Below are the entries. Transcribe exactly the lines from the one with "IC2 pin PB2: SCL -> PUMP" through the one with "R3: 1k (EN_N, PUMP) -> none", ends included, and leave out all others.

[Stored items from a collection]
────────────────────────────────────────
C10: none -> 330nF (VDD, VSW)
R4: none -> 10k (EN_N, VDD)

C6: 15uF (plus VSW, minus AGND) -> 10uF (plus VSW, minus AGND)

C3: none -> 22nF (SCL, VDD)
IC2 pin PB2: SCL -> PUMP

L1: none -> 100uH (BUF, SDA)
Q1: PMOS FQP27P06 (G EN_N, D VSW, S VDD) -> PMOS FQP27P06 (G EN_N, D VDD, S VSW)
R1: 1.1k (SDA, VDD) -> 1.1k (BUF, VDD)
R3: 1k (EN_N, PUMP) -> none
────────────────────────────────────────
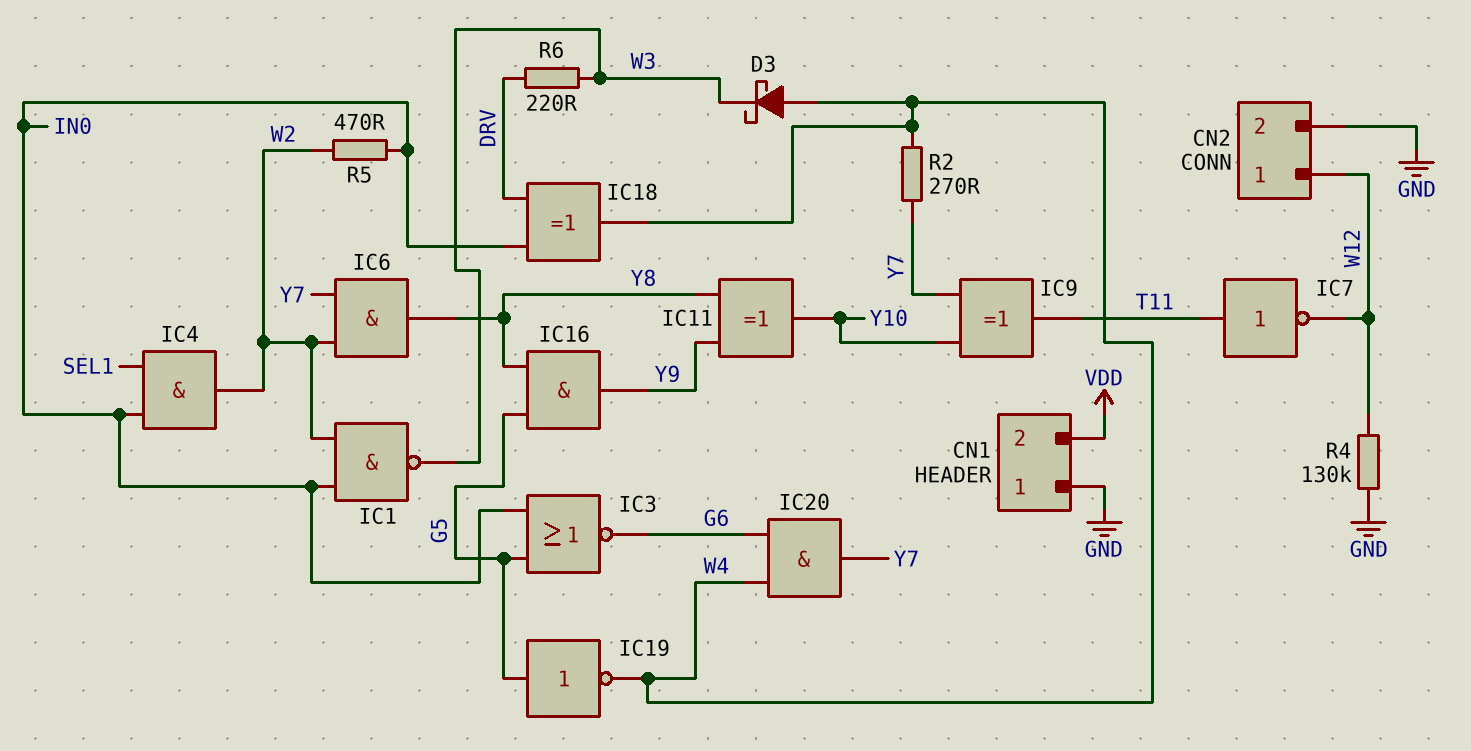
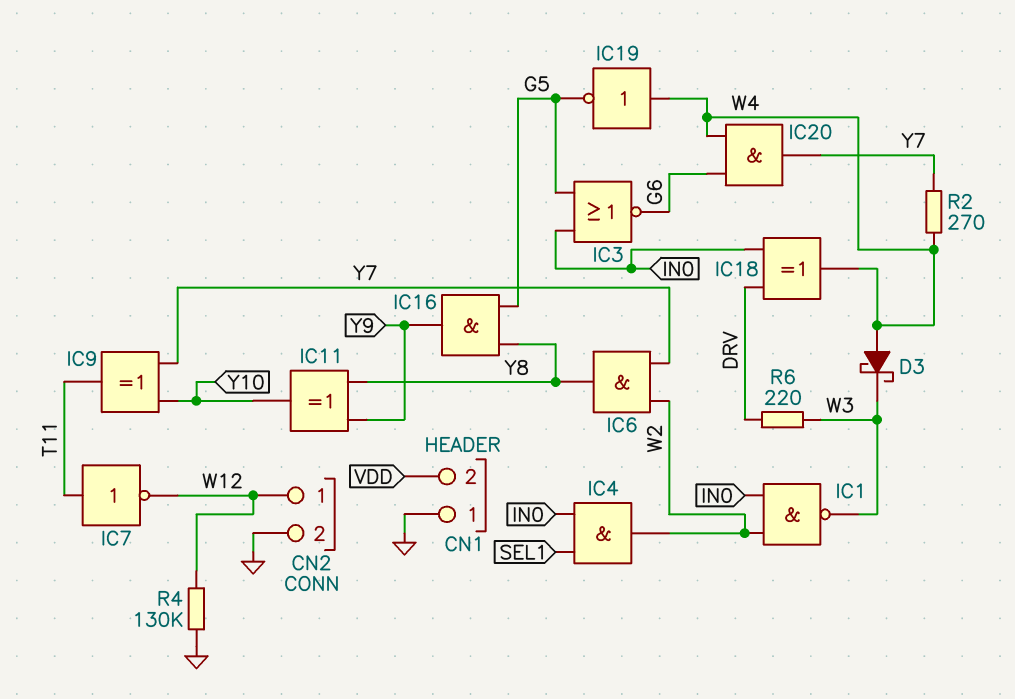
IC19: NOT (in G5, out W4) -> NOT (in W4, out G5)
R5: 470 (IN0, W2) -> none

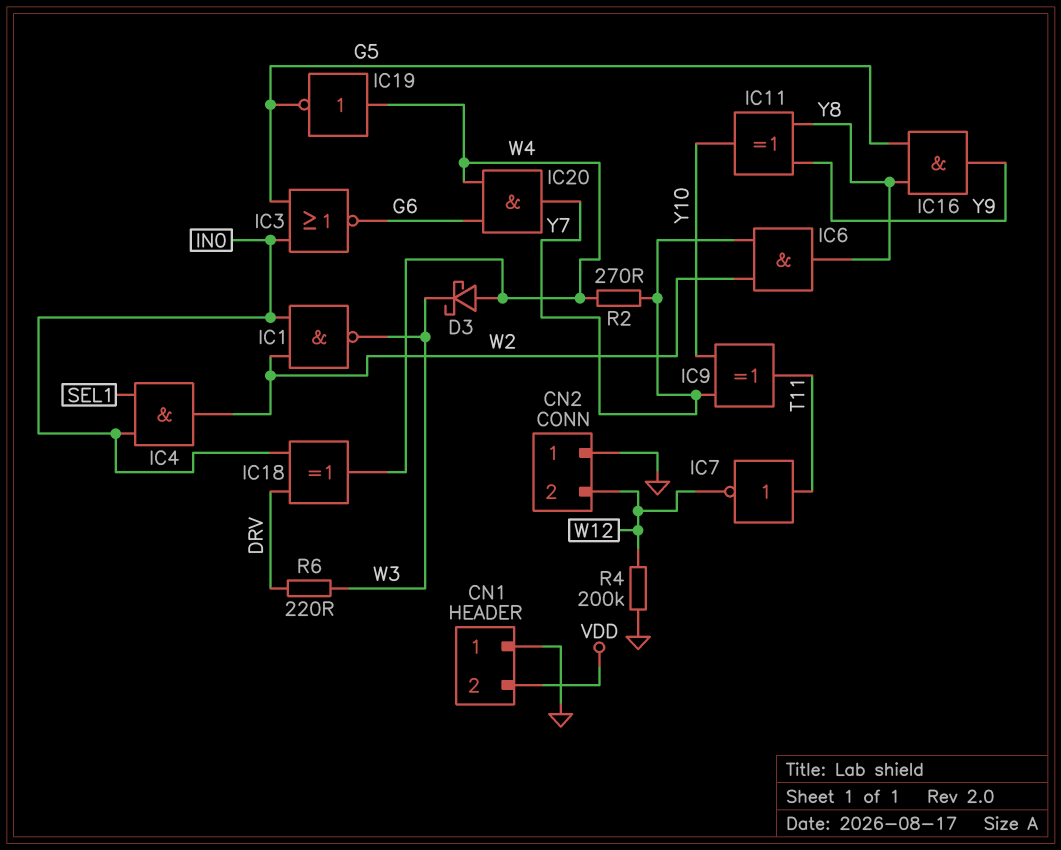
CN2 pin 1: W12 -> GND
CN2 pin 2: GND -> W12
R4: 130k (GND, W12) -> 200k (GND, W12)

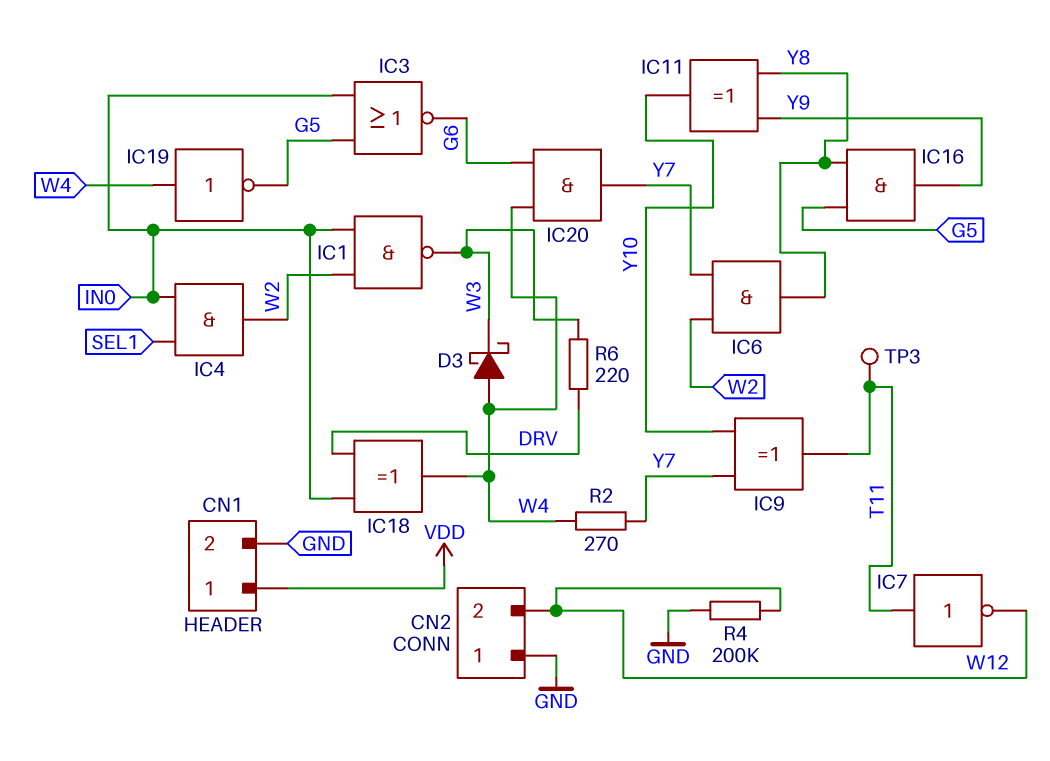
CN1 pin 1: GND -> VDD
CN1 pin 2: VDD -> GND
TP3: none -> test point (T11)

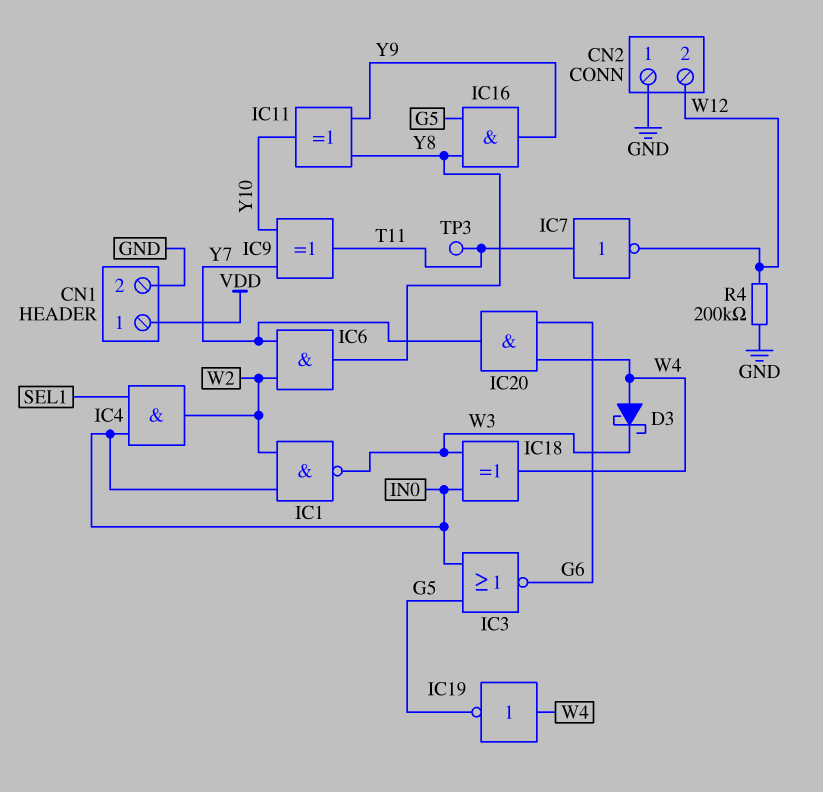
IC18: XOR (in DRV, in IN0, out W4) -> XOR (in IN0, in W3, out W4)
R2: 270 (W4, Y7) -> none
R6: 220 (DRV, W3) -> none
────────────────────────────────────────
» Worked solution
IC2 pin PB2: SCL -> PUMP

L1: none -> 100uH (BUF, SDA)
Q1: PMOS FQP27P06 (G EN_N, D VSW, S VDD) -> PMOS FQP27P06 (G EN_N, D VDD, S VSW)
R1: 1.1k (SDA, VDD) -> 1.1k (BUF, VDD)
R3: 1k (EN_N, PUMP) -> none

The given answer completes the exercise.